§ STUDY MATERIAL

***

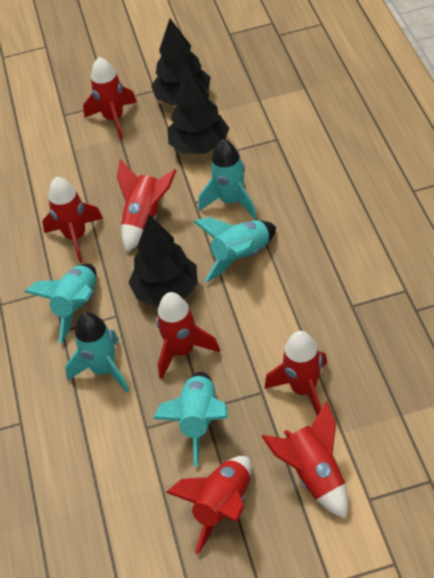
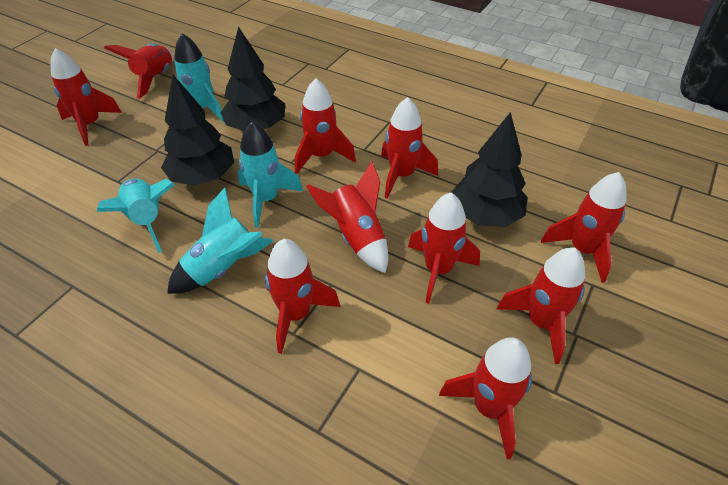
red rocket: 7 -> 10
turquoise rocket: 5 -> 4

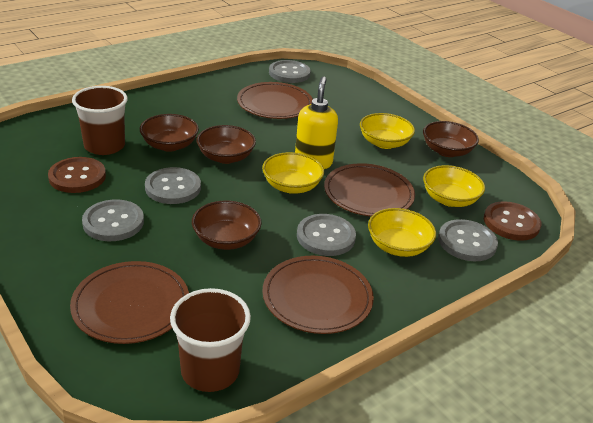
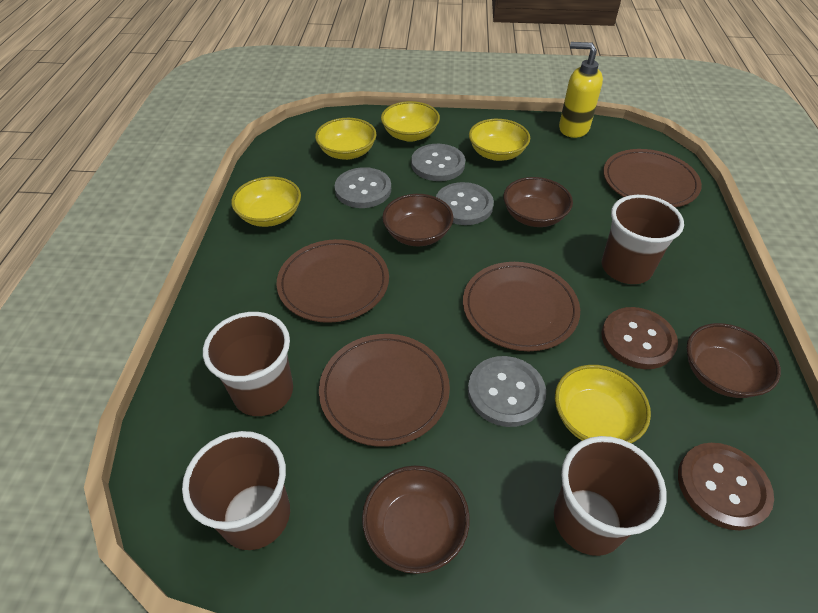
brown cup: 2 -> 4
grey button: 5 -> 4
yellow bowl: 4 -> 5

***

Pictures are to be left out; please print the rest of the records above word for word.

§ TASK RESULT
red rocket: 7 -> 10
turquoise rocket: 5 -> 4

brown cup: 2 -> 4
grey button: 5 -> 4
yellow bowl: 4 -> 5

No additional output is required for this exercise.